Your instructions:
Within the entries below, find the portion that opens with the line containing "camera: 30 degrees left, 10 degrees down" and closes with the line containing "red bottle [544,307,619,421]". Retype that portion exactly and only.

Data records:

# # # #

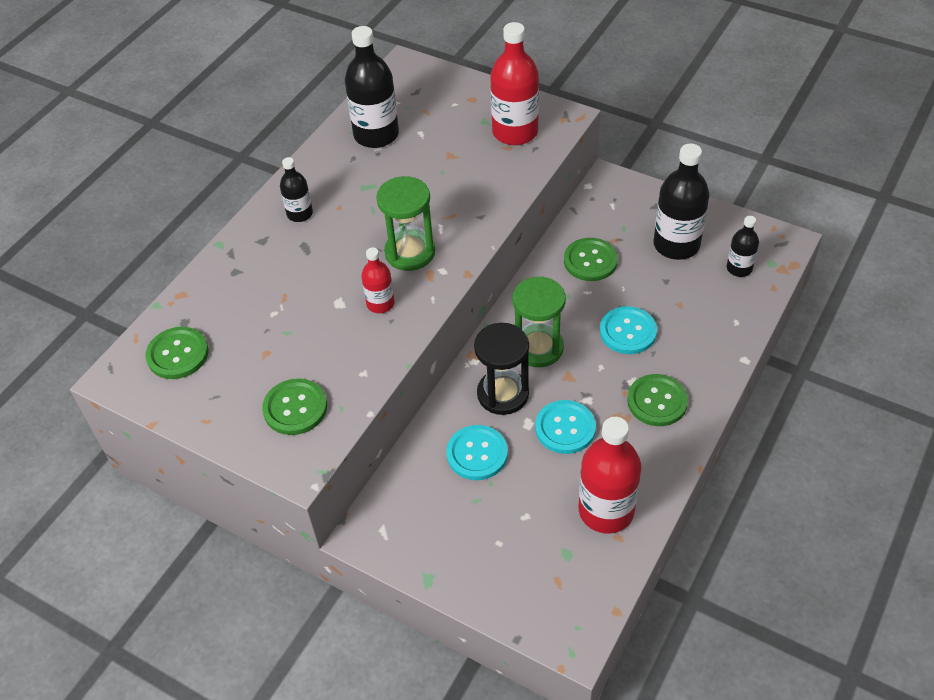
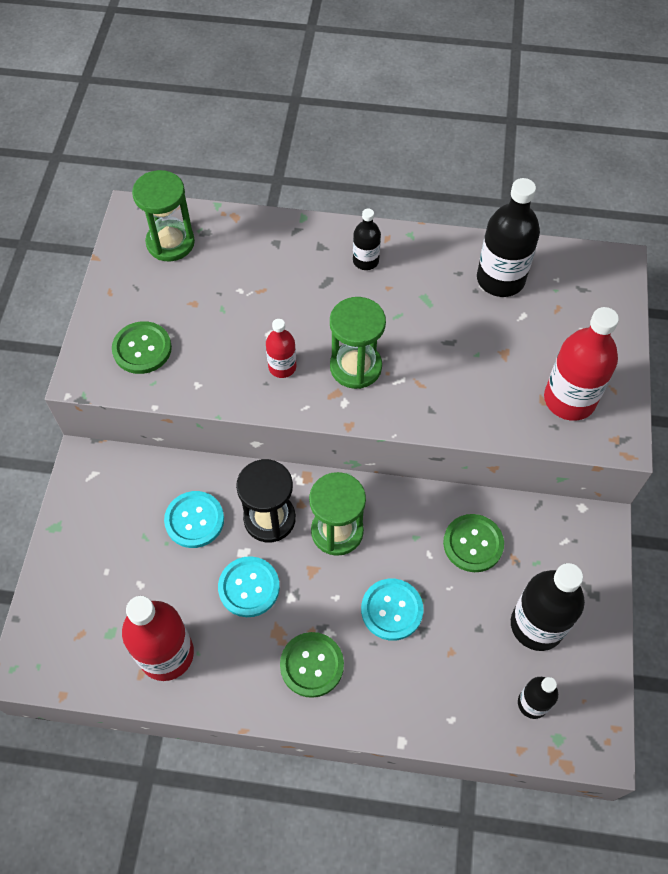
camera: 65 degrees right, 10 degrees up
green button [145,327,209,379] -> green hourglass [132,170,195,261]

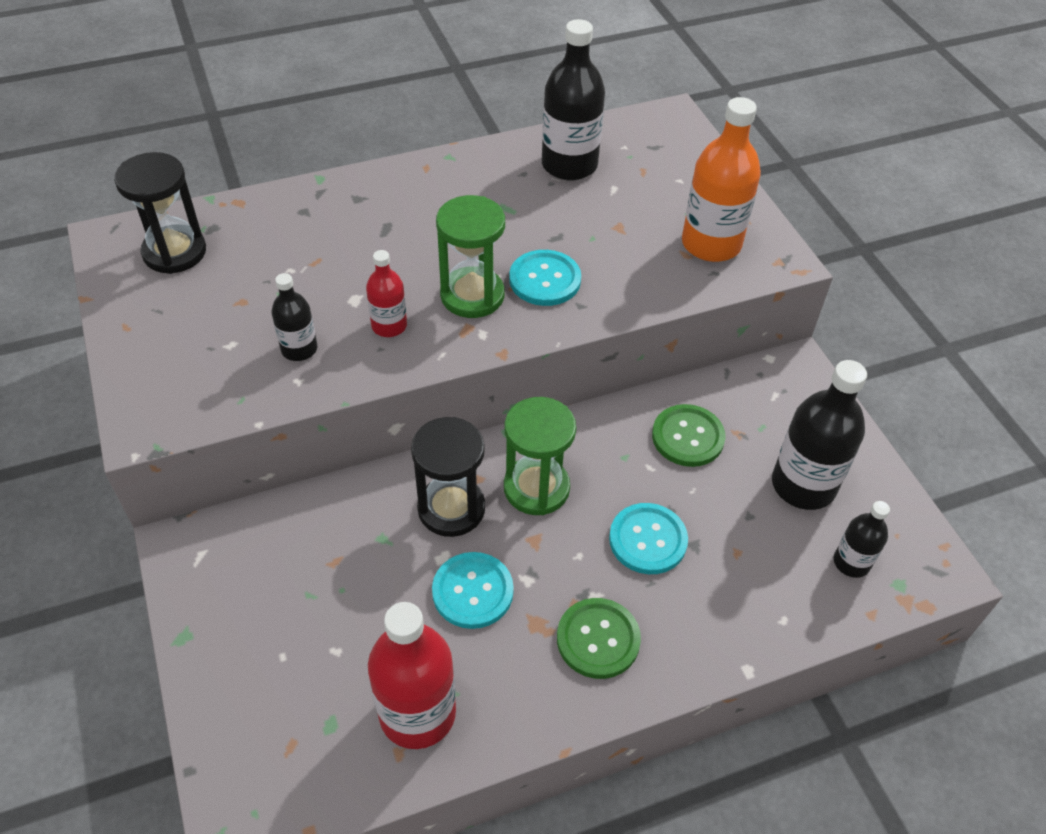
camera: 30 degrees left, 10 degrees down
green button [112,321,172,374] -> none
green hourglass [132,170,195,261] -> black hourglass [114,152,206,274]
turquoise button [164,491,224,548] -> turquoise button moved to [509,250,581,306]
black bottle [353,208,381,270] -> black bottle moved to [272,273,317,361]
red bottle [544,307,619,421] -> orange bottle [682,97,761,262]

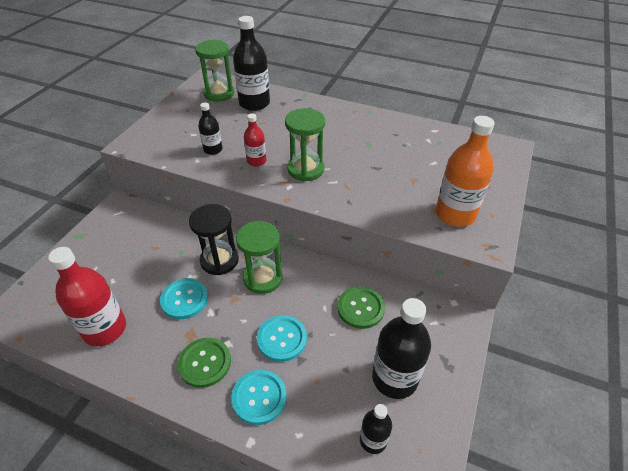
camera: 45 degrees right, 5 degrees down
black hourglass [114,152,206,274] -> green hourglass [195,40,235,102]
turquoise button [509,250,581,306] -> turquoise button moved to [231,370,287,425]
black bottle [542,19,605,180] -> black bottle moved to [233,16,270,111]

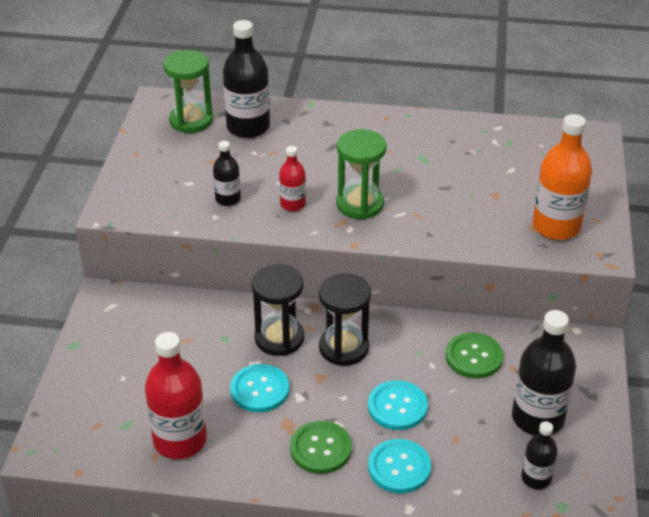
camera: 15 degrees left, 5 degrees down
green hourglass [236,221,283,294] -> black hourglass [319,273,371,366]

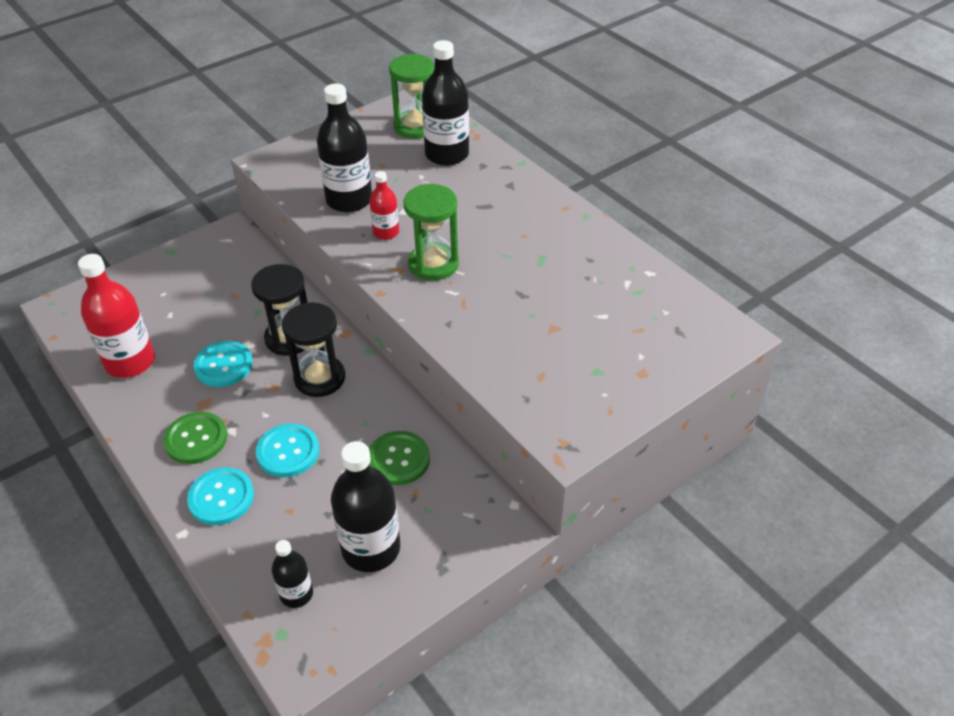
camera: 45 degrees right, 5 degrees up
black bottle [213,141,241,206] -> black bottle [317,83,372,213], size x1.84
orange bottle [532,114,592,240] -> none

# # # #

Answer space:
camera: 30 degrees left, 10 degrees down
green button [112,321,172,374] -> none
green hourglass [132,170,195,261] -> black hourglass [114,152,206,274]
turquoise button [164,491,224,548] -> turquoise button moved to [509,250,581,306]
black bottle [353,208,381,270] -> black bottle moved to [272,273,317,361]
red bottle [544,307,619,421] -> orange bottle [682,97,761,262]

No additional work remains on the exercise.